Your objective: Retype exactly the lines below, starting with the line that contains "none -> white brick H12 level 1" and ending with the last line; leave out any pictures.

Data section:
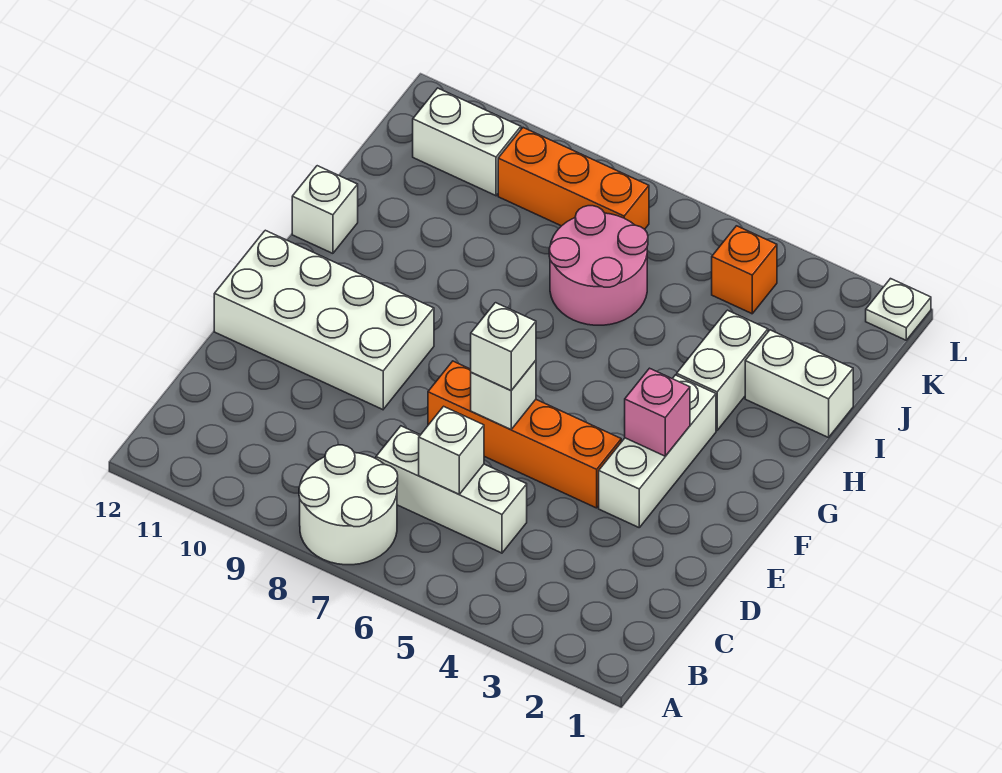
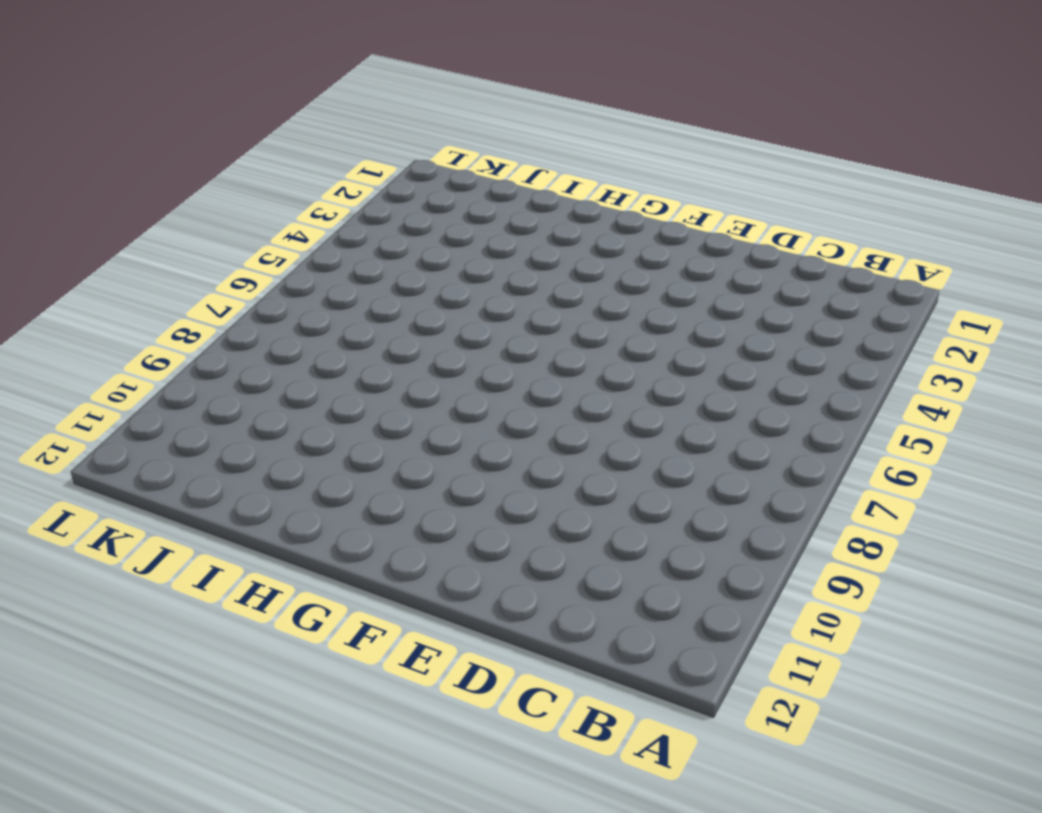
none -> white round brick A7:B8 level 1
none -> white brick C5:C7 level 1
none -> white brick E3:G3 level 1

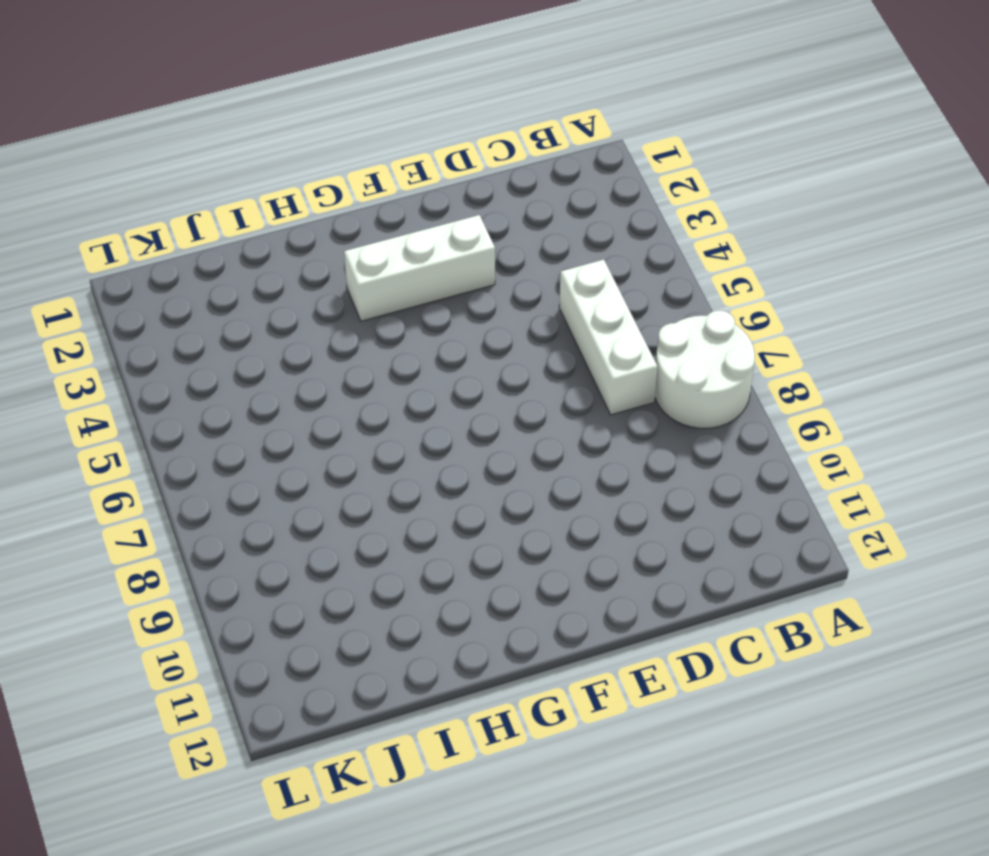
none -> orange brick E4:E7 level 1
none -> white brick E9:F12 level 1
none -> white brick H3:I3 level 1

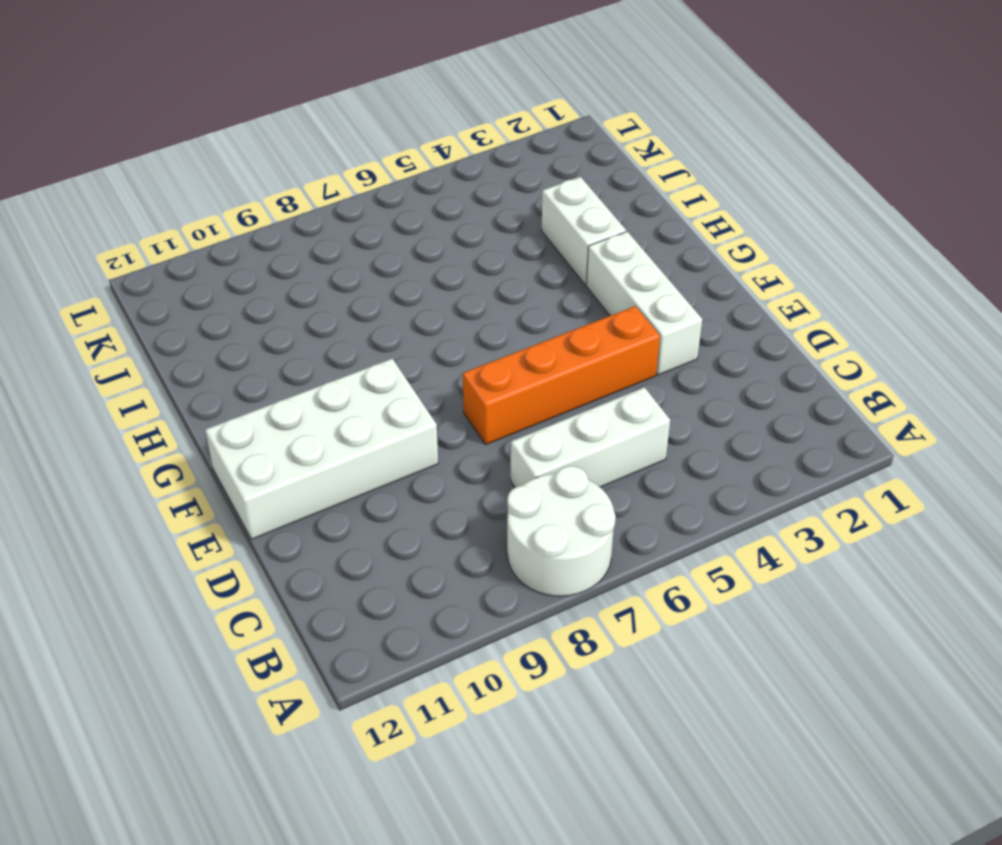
none -> white brick H12 level 1
none -> white brick I1:I2 level 1
none -> pink round brick I6:J7 level 1

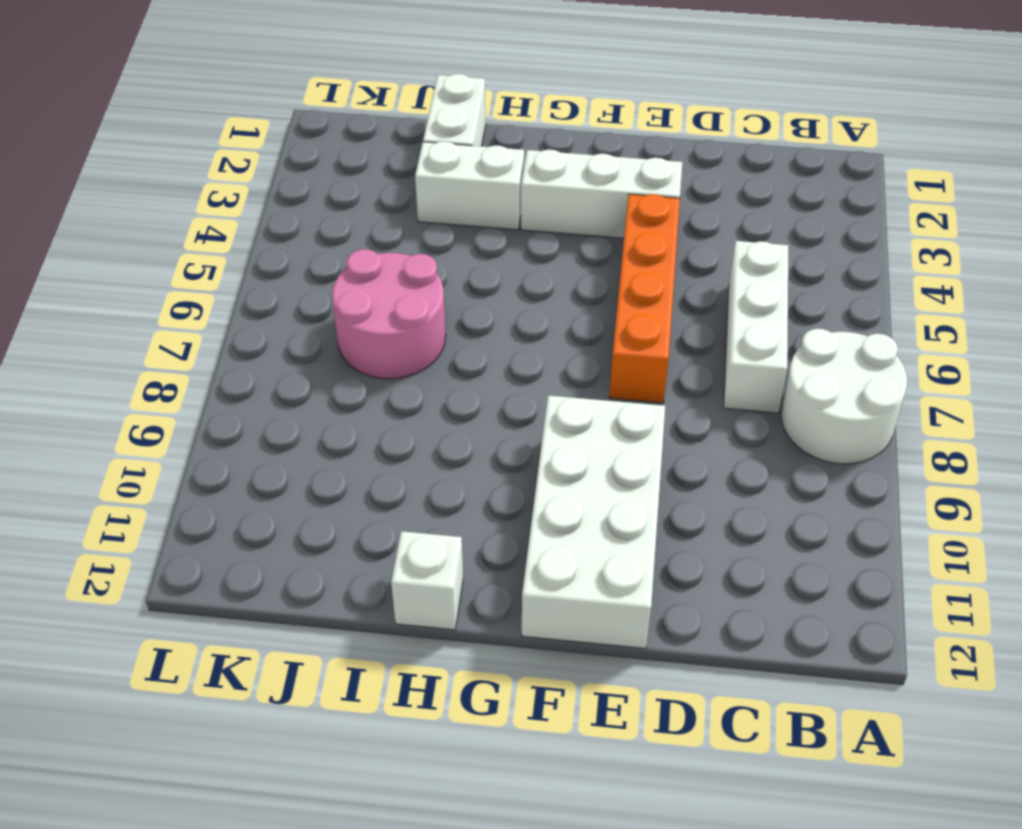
none -> orange brick K4 level 1
none -> orange brick K7:K9 level 1
none -> white brick K10:K11 level 1

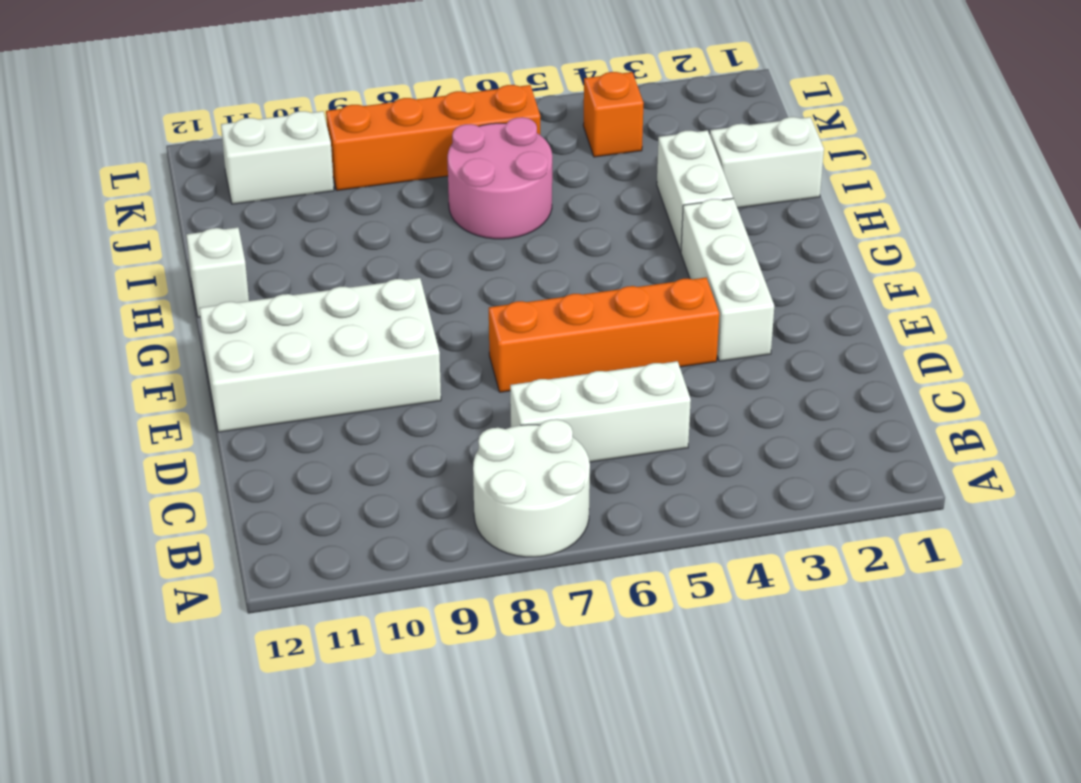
orange brick K6:K9 level 1 -> orange brick K7:K9 level 1
none -> white plate L1 level 1
none -> white brick C6 level 2
none -> white brick E6 level 2

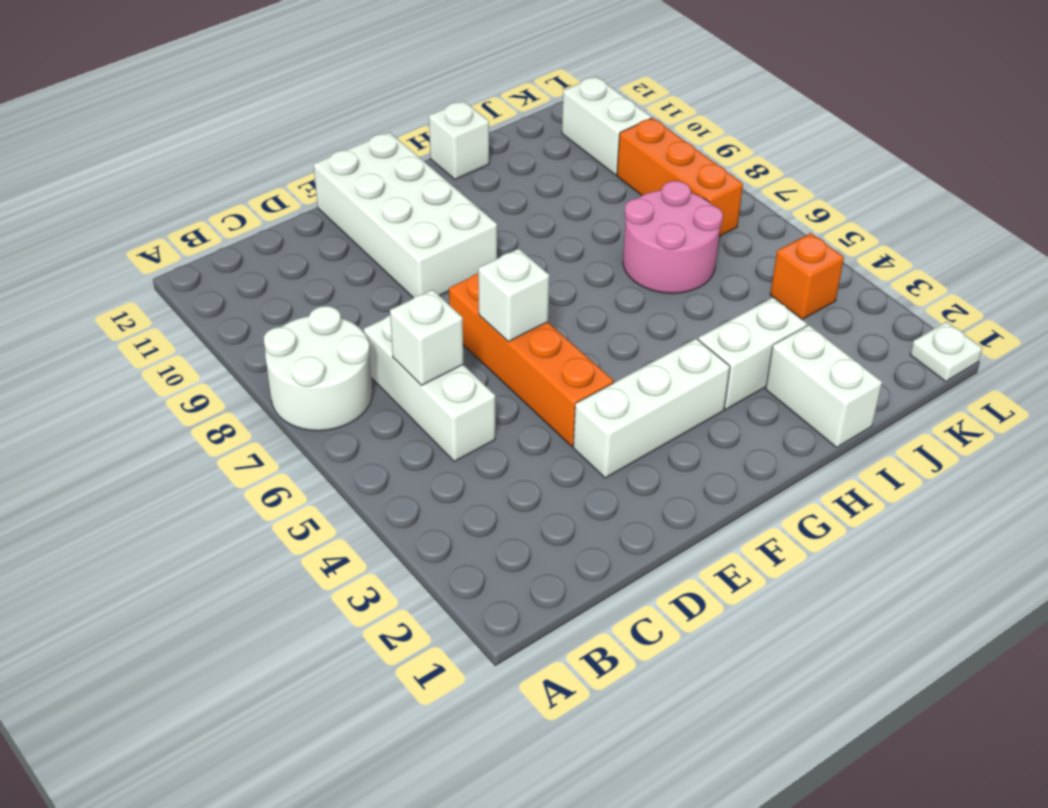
none -> pink brick F3 level 2
none -> white brick E6 level 3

Exercise result:
none -> white brick H12 level 1
none -> white brick I1:I2 level 1
none -> pink round brick I6:J7 level 1

none -> orange brick K4 level 1
none -> orange brick K7:K9 level 1
none -> white brick K10:K11 level 1

orange brick K6:K9 level 1 -> orange brick K7:K9 level 1
none -> white plate L1 level 1
none -> white brick C6 level 2
none -> white brick E6 level 2

none -> pink brick F3 level 2
none -> white brick E6 level 3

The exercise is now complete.